> **EXERCISE**
Images excluded, repeat each entry below exactly.
##### MATERIAL SUPPLIED
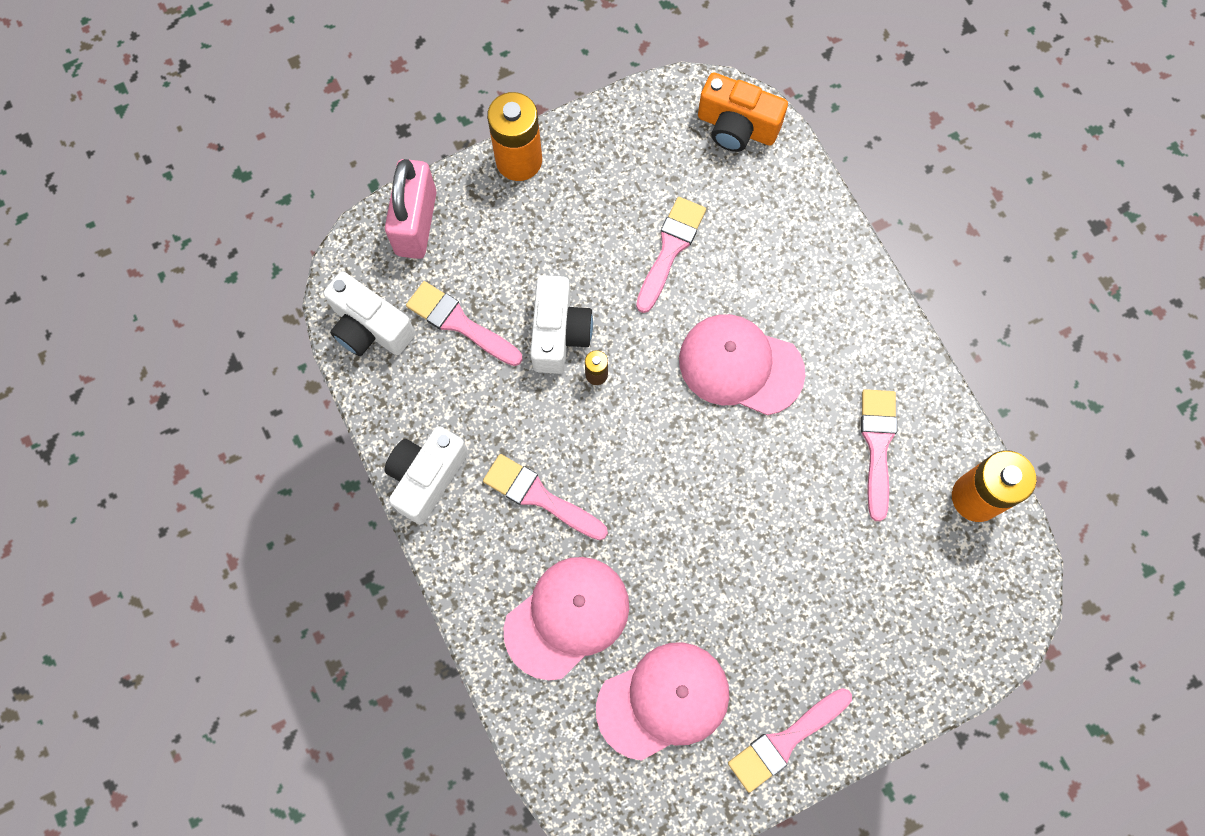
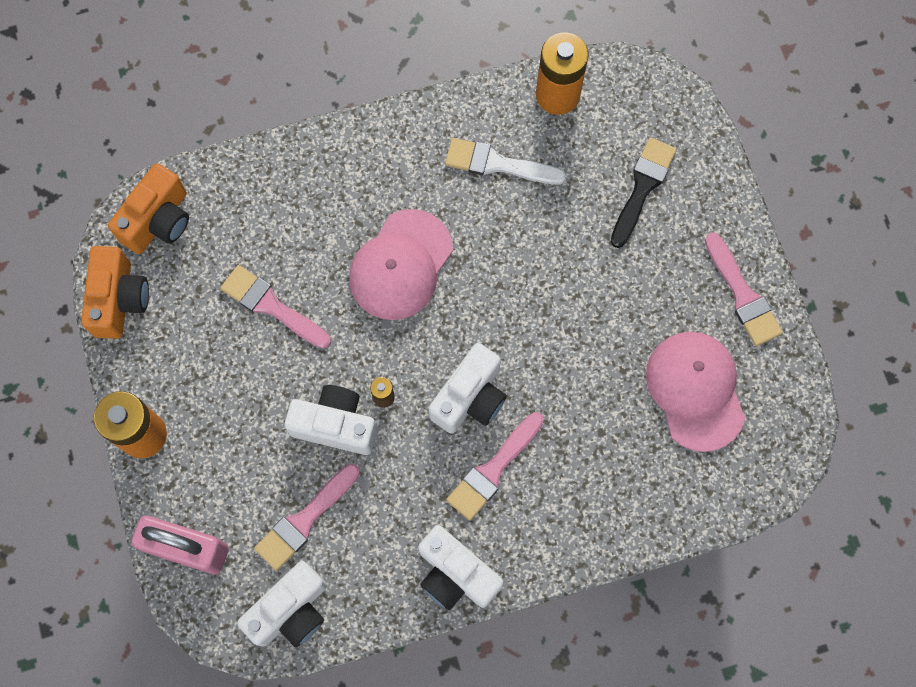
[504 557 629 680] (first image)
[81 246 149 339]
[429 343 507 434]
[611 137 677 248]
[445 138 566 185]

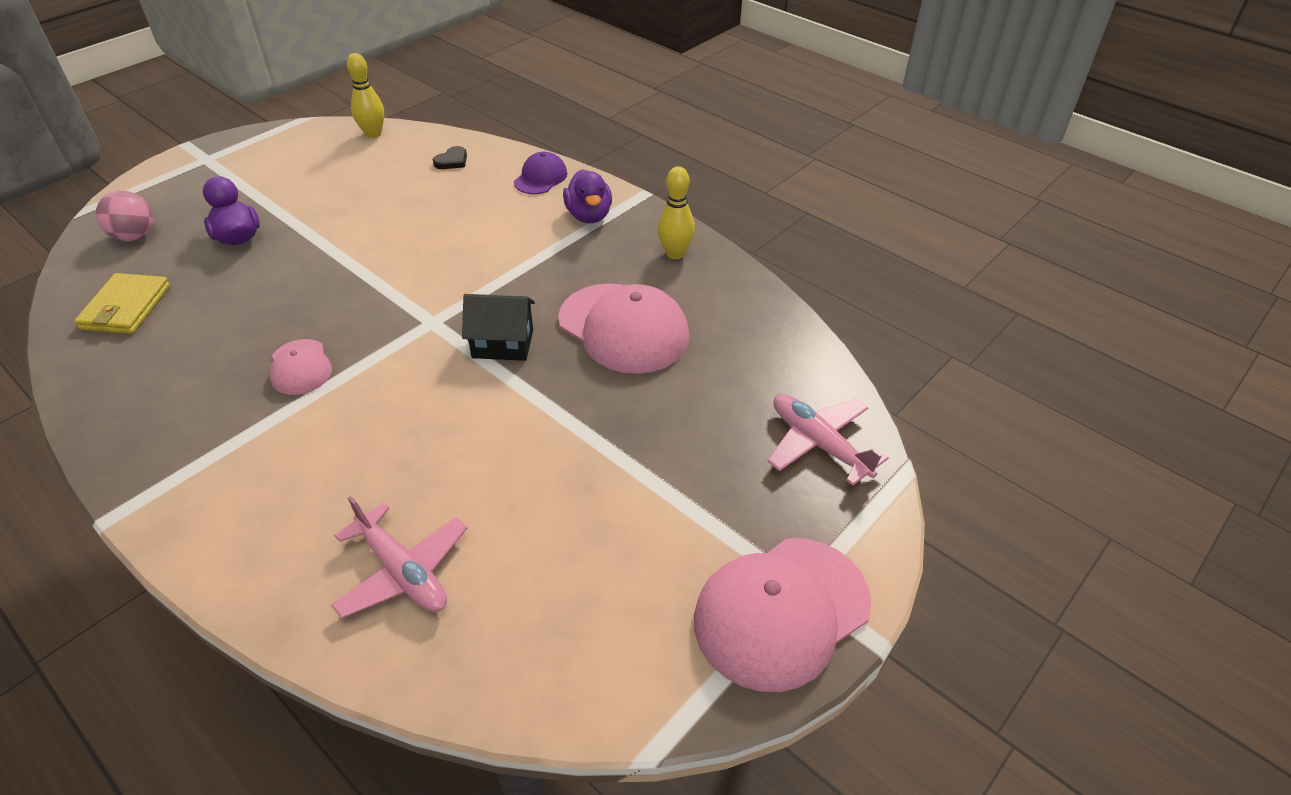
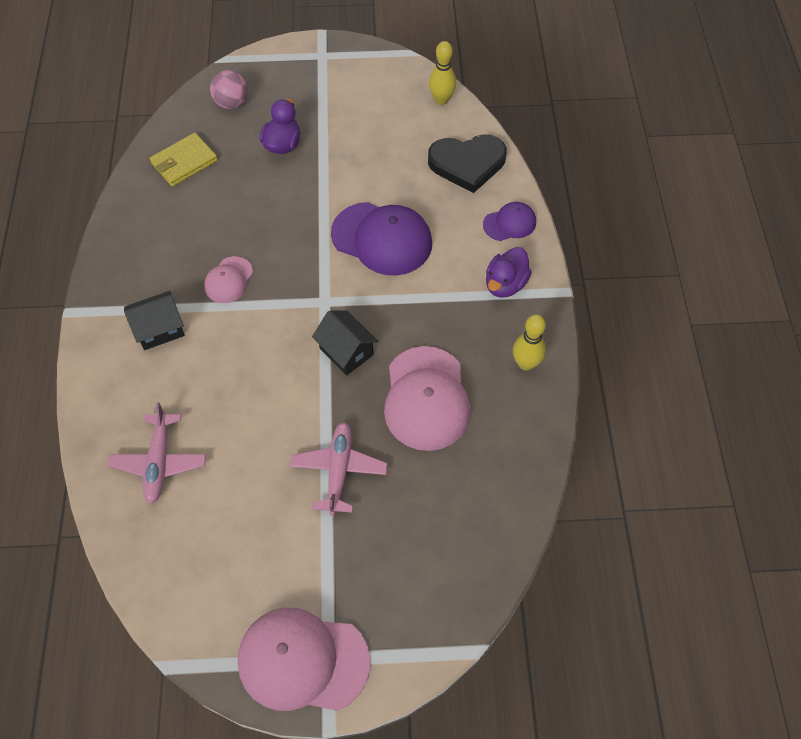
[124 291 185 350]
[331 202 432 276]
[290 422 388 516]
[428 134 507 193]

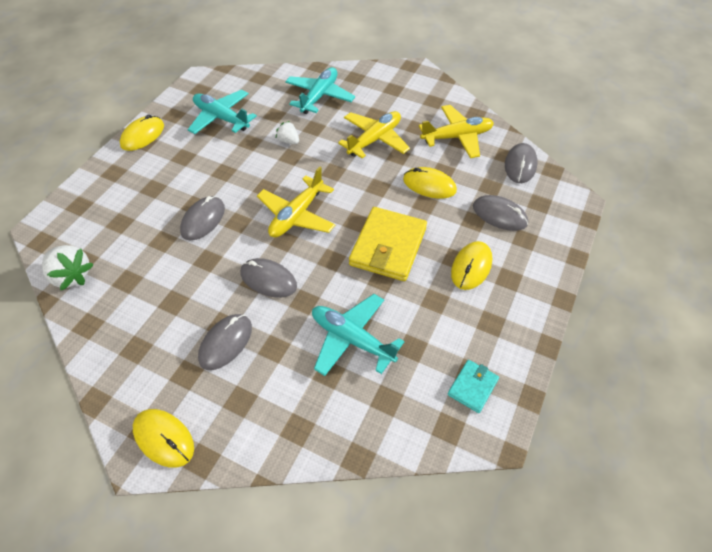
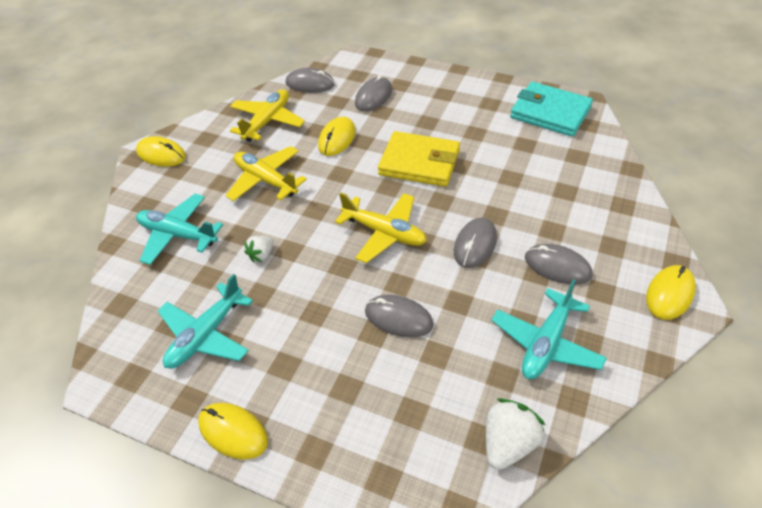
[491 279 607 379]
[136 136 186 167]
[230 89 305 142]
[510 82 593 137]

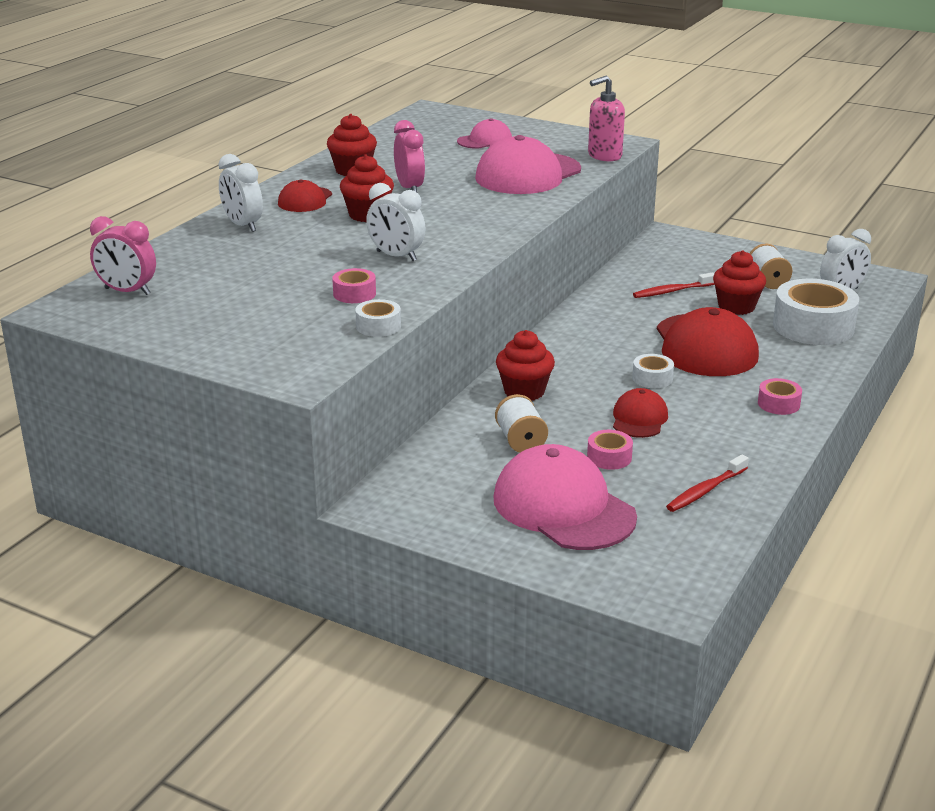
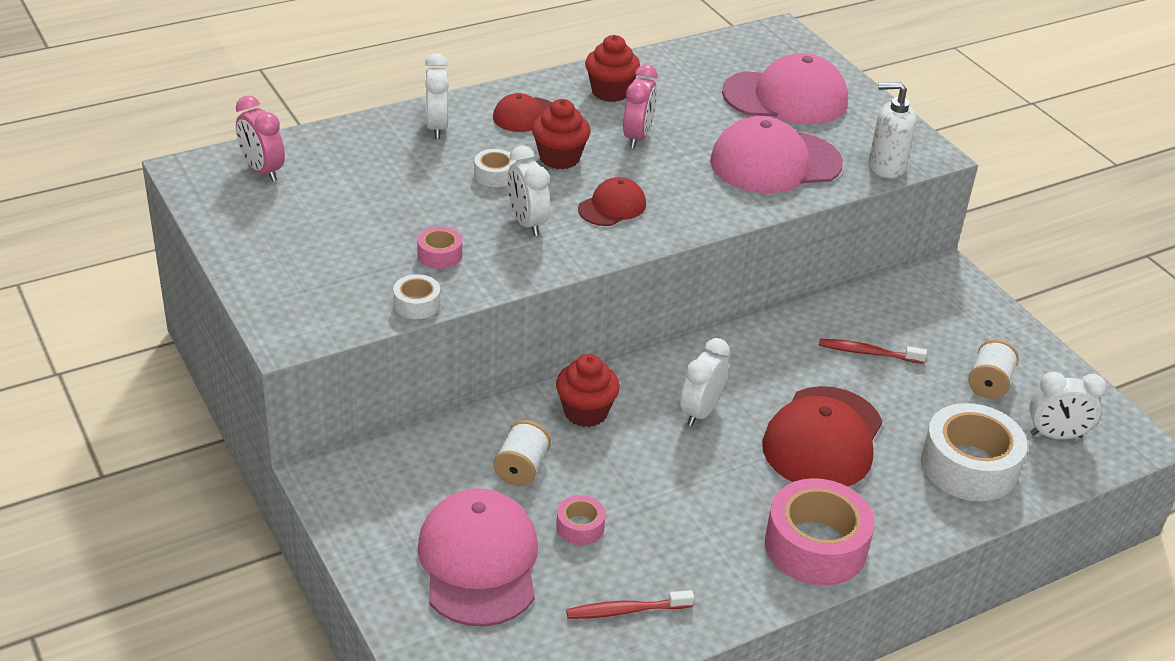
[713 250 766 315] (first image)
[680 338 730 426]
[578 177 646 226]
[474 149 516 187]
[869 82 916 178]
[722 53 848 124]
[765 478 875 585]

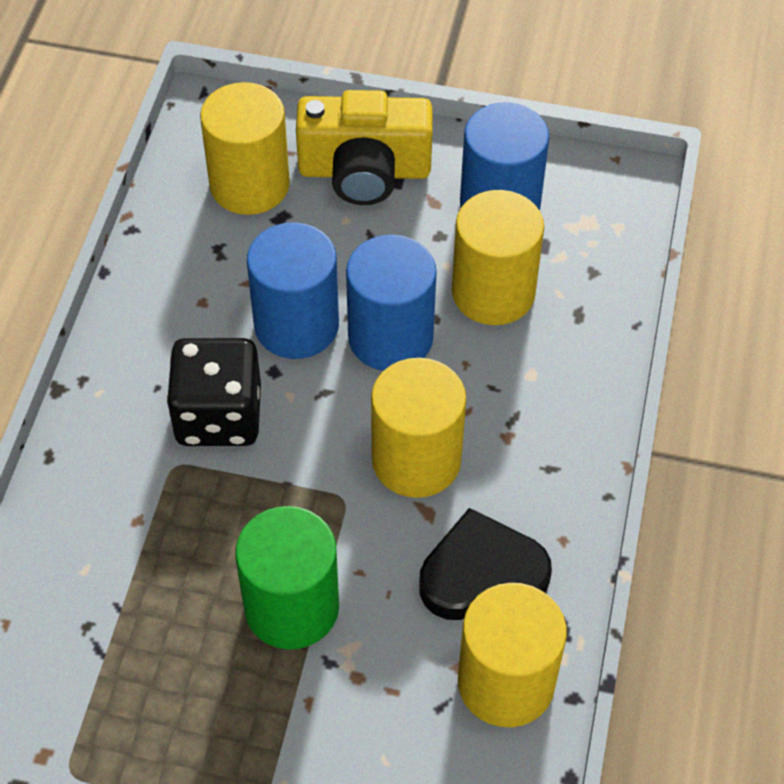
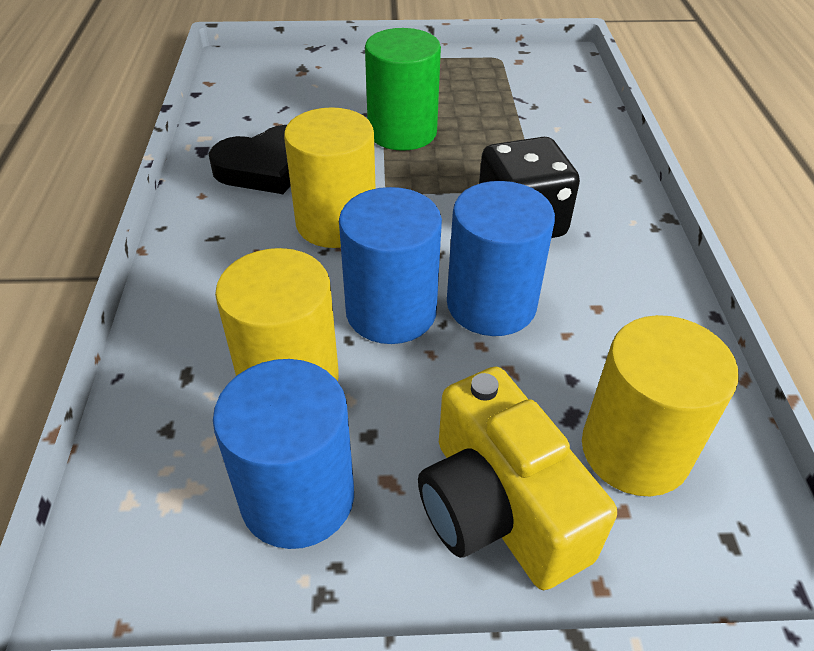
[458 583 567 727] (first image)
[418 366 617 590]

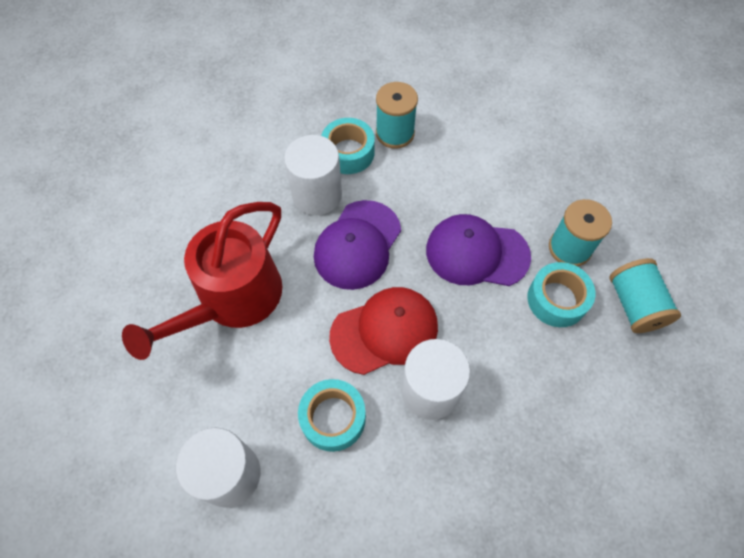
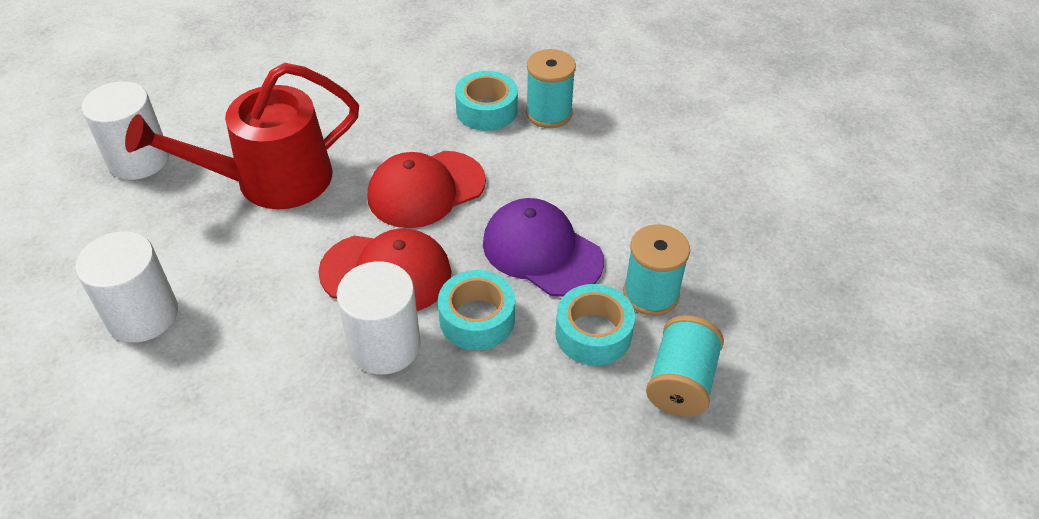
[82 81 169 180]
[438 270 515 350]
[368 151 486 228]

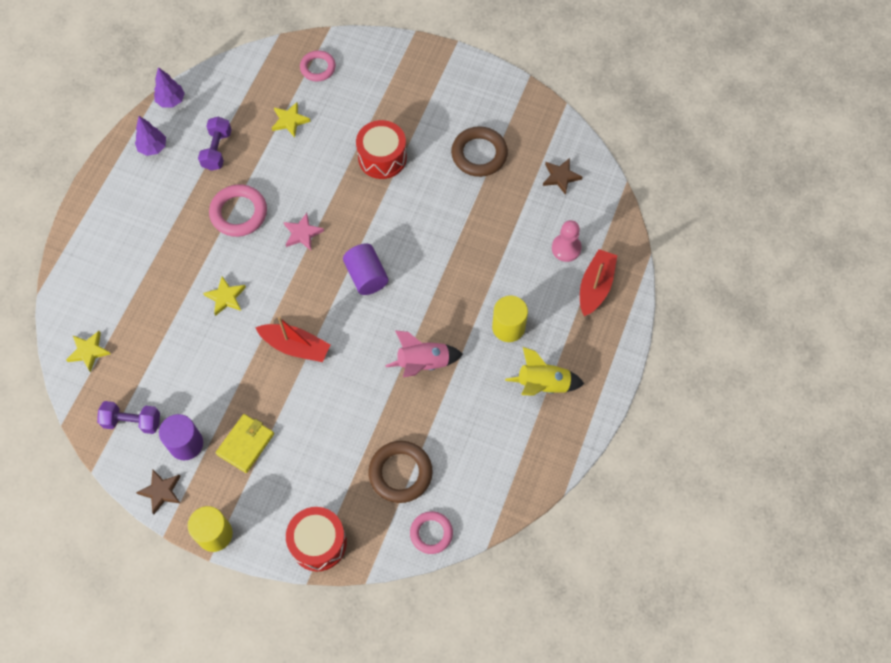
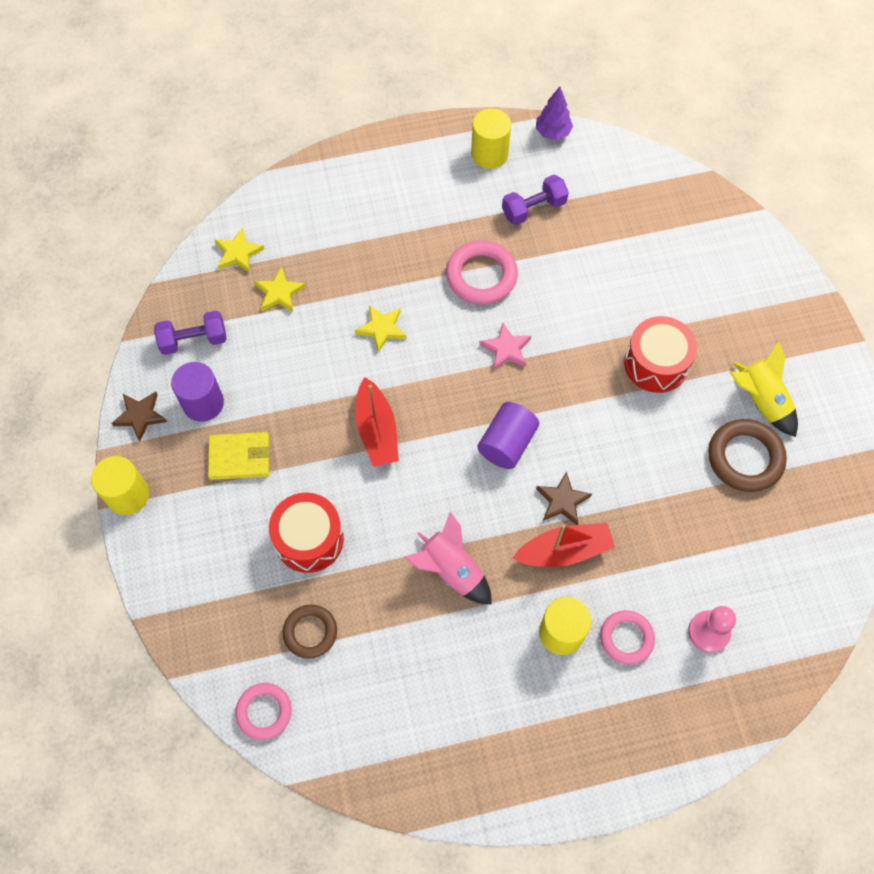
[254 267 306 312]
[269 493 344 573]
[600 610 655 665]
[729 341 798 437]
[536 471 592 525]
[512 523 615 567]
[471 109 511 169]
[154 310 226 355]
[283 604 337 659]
##########
> **EXPECTED ANSWER**
[504 557 629 680] (first image)
[81 246 149 339]
[429 343 507 434]
[611 137 677 248]
[445 138 566 185]

[124 291 185 350]
[331 202 432 276]
[290 422 388 516]
[428 134 507 193]

[491 279 607 379]
[136 136 186 167]
[230 89 305 142]
[510 82 593 137]

[713 250 766 315] (first image)
[680 338 730 426]
[578 177 646 226]
[474 149 516 187]
[869 82 916 178]
[722 53 848 124]
[765 478 875 585]

[458 583 567 727] (first image)
[418 366 617 590]

[82 81 169 180]
[438 270 515 350]
[368 151 486 228]

[254 267 306 312]
[269 493 344 573]
[600 610 655 665]
[729 341 798 437]
[536 471 592 525]
[512 523 615 567]
[471 109 511 169]
[154 310 226 355]
[283 604 337 659]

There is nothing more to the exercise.